(Collected data)
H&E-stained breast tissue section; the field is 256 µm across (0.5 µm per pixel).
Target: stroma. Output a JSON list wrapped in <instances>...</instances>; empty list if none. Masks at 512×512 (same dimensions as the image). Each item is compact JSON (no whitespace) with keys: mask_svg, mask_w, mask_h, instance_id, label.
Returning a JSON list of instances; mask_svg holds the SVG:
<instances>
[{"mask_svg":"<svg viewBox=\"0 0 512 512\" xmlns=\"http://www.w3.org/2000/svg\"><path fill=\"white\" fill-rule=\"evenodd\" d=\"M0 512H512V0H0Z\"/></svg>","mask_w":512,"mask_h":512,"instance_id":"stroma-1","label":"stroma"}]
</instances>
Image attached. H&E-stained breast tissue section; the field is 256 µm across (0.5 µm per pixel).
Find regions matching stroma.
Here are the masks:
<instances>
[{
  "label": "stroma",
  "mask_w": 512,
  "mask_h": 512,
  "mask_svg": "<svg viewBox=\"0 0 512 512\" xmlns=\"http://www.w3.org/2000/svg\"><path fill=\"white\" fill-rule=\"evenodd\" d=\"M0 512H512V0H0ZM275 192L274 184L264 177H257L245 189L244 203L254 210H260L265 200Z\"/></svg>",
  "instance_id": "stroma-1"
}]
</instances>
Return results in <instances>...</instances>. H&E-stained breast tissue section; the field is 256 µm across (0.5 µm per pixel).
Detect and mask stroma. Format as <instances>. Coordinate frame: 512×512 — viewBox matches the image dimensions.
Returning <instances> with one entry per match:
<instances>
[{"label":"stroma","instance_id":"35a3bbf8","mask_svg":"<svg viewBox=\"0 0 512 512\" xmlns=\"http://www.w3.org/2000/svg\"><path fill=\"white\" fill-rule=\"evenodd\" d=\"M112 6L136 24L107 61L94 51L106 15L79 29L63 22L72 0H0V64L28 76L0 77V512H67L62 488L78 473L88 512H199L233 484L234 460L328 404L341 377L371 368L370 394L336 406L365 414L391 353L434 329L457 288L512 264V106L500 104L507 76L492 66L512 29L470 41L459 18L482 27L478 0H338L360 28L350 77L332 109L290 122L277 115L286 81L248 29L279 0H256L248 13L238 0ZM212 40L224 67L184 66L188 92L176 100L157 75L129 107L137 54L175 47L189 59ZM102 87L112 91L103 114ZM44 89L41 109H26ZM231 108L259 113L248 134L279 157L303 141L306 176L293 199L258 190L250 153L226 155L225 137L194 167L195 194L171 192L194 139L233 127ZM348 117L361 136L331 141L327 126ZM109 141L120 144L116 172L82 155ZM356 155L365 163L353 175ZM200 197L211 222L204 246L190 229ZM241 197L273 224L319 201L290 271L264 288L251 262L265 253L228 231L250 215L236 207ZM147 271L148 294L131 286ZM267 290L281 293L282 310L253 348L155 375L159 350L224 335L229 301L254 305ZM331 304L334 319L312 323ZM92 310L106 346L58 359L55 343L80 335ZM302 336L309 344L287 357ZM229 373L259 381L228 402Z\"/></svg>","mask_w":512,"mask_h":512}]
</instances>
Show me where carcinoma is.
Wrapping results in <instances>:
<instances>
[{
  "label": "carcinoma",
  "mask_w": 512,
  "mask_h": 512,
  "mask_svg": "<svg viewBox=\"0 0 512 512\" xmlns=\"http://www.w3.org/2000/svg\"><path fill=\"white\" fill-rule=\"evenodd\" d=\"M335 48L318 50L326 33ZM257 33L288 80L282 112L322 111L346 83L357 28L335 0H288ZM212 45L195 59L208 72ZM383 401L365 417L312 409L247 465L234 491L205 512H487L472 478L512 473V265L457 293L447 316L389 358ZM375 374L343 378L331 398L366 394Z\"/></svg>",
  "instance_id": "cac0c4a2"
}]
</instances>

[WRITTEN INSTRUCTION] Copy every line of the records above that holds the word "field".

[TASK SOLUTION]
H&E-stained breast tissue section; the field is 256 µm across (0.5 µm per pixel).
Image attached. H&E-stained breast tissue section; the field is 256 µm across (0.5 µm per pixel).
Return results in <instances>...</instances>. H&E-stained breast tissue section; the field is 256 µm across (0.5 µm per pixel).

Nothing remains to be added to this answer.